(What to work on):
Your answer should hold exactly the lines from the line containing "LS3: speaker 4R (0V, W6) -> none" through the end of the entries that follow.
======== Information given ========
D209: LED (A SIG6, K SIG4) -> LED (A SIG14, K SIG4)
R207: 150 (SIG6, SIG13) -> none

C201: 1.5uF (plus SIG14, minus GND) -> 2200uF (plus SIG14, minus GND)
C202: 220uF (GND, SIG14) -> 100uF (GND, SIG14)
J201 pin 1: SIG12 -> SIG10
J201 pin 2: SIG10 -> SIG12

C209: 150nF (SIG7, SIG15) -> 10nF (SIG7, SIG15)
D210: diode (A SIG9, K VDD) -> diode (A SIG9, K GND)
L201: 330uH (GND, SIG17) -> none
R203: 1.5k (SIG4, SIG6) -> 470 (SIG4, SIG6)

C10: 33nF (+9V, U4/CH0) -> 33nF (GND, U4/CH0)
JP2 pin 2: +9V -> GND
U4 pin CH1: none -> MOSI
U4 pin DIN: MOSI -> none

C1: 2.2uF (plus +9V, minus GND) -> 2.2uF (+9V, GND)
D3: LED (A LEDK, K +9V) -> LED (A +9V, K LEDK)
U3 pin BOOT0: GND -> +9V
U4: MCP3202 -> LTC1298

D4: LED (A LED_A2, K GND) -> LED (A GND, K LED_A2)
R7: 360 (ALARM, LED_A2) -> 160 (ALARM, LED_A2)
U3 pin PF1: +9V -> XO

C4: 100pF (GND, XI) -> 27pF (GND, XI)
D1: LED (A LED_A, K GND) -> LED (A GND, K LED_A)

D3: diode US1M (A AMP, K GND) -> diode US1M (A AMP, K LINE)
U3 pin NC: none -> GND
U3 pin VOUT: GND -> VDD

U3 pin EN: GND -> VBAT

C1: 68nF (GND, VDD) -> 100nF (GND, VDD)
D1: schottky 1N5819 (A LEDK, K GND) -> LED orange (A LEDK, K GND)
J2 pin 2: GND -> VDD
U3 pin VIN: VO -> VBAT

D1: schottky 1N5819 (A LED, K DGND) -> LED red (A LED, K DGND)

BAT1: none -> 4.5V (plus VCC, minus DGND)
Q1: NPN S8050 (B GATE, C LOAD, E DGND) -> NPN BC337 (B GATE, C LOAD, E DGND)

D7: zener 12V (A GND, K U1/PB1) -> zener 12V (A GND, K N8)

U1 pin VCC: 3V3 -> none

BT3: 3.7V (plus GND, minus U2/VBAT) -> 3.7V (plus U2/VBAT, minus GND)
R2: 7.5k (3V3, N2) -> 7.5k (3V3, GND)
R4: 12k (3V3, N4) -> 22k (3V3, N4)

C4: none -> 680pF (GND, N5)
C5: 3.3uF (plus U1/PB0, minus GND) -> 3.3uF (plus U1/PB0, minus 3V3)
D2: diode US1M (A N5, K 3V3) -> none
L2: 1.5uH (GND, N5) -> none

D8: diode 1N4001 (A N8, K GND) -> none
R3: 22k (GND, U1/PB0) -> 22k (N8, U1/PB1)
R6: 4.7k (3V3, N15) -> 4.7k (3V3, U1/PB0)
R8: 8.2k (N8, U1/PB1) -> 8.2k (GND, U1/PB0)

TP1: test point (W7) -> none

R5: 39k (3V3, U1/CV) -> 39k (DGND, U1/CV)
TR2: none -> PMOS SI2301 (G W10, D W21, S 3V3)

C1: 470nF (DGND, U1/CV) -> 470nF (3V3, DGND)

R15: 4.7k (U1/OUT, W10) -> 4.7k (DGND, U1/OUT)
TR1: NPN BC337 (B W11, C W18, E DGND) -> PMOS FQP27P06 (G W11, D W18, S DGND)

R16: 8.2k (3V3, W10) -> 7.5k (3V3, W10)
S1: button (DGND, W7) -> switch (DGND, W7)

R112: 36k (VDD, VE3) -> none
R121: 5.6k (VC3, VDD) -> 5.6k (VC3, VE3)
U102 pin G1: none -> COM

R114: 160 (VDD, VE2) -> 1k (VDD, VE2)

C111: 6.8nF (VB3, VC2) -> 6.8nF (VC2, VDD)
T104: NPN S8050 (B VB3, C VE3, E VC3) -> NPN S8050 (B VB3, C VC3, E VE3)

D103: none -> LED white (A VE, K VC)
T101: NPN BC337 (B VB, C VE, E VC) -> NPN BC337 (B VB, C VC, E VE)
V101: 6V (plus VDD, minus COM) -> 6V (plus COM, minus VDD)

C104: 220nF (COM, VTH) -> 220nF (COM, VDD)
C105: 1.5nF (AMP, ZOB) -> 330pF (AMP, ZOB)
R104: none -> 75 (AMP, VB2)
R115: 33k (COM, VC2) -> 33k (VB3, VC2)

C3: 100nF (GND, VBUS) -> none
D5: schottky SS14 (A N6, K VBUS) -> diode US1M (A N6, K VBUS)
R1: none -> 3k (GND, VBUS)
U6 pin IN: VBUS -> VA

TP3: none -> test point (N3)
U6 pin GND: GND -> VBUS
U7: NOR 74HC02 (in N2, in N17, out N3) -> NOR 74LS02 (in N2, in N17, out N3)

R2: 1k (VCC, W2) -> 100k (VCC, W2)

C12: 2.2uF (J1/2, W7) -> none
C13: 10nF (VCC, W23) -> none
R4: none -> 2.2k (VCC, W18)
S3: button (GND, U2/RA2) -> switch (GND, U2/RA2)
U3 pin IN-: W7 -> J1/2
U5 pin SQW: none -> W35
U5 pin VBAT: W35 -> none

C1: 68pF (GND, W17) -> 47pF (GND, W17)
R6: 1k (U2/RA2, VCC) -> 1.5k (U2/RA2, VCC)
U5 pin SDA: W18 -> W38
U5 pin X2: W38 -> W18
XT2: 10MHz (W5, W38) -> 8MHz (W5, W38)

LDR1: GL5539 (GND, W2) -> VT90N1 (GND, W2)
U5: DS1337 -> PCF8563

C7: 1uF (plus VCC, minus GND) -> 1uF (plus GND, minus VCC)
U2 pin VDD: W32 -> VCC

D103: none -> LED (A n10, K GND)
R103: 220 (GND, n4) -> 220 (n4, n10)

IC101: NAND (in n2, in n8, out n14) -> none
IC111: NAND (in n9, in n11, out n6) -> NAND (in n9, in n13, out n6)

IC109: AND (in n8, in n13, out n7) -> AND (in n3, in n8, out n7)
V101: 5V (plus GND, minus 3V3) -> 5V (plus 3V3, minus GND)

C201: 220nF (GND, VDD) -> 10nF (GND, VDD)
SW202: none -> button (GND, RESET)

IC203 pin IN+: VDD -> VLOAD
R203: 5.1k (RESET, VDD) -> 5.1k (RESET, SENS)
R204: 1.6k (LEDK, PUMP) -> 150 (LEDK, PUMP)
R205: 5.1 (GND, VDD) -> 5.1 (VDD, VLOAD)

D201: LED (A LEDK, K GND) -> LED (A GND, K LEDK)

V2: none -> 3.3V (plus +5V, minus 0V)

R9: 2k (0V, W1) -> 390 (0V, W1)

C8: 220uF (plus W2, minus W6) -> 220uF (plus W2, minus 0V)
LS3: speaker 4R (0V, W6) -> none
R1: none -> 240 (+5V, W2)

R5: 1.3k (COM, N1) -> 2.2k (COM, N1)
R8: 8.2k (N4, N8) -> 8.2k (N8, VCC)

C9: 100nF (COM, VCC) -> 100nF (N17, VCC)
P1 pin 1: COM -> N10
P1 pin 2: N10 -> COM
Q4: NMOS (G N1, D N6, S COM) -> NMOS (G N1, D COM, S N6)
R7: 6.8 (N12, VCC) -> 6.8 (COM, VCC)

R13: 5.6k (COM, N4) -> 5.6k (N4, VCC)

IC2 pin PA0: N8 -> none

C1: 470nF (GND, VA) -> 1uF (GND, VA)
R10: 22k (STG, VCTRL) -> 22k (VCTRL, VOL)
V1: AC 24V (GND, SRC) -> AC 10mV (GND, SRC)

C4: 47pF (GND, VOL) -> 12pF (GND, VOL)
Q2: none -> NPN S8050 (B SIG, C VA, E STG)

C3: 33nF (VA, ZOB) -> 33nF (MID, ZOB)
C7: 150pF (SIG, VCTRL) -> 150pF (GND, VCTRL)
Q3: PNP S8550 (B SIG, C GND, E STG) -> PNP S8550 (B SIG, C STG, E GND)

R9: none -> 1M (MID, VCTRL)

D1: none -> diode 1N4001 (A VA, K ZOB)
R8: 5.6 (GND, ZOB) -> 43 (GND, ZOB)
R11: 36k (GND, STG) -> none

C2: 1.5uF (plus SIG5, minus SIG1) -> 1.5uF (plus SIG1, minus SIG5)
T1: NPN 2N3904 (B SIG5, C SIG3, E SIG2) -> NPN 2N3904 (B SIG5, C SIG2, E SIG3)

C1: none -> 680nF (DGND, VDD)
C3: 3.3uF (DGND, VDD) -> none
========
(Exercise output):
LS3: speaker 4R (0V, W6) -> none
R1: none -> 240 (+5V, W2)

R5: 1.3k (COM, N1) -> 2.2k (COM, N1)
R8: 8.2k (N4, N8) -> 8.2k (N8, VCC)

C9: 100nF (COM, VCC) -> 100nF (N17, VCC)
P1 pin 1: COM -> N10
P1 pin 2: N10 -> COM
Q4: NMOS (G N1, D N6, S COM) -> NMOS (G N1, D COM, S N6)
R7: 6.8 (N12, VCC) -> 6.8 (COM, VCC)

R13: 5.6k (COM, N4) -> 5.6k (N4, VCC)

IC2 pin PA0: N8 -> none

C1: 470nF (GND, VA) -> 1uF (GND, VA)
R10: 22k (STG, VCTRL) -> 22k (VCTRL, VOL)
V1: AC 24V (GND, SRC) -> AC 10mV (GND, SRC)

C4: 47pF (GND, VOL) -> 12pF (GND, VOL)
Q2: none -> NPN S8050 (B SIG, C VA, E STG)

C3: 33nF (VA, ZOB) -> 33nF (MID, ZOB)
C7: 150pF (SIG, VCTRL) -> 150pF (GND, VCTRL)
Q3: PNP S8550 (B SIG, C GND, E STG) -> PNP S8550 (B SIG, C STG, E GND)

R9: none -> 1M (MID, VCTRL)

D1: none -> diode 1N4001 (A VA, K ZOB)
R8: 5.6 (GND, ZOB) -> 43 (GND, ZOB)
R11: 36k (GND, STG) -> none

C2: 1.5uF (plus SIG5, minus SIG1) -> 1.5uF (plus SIG1, minus SIG5)
T1: NPN 2N3904 (B SIG5, C SIG3, E SIG2) -> NPN 2N3904 (B SIG5, C SIG2, E SIG3)

C1: none -> 680nF (DGND, VDD)
C3: 3.3uF (DGND, VDD) -> none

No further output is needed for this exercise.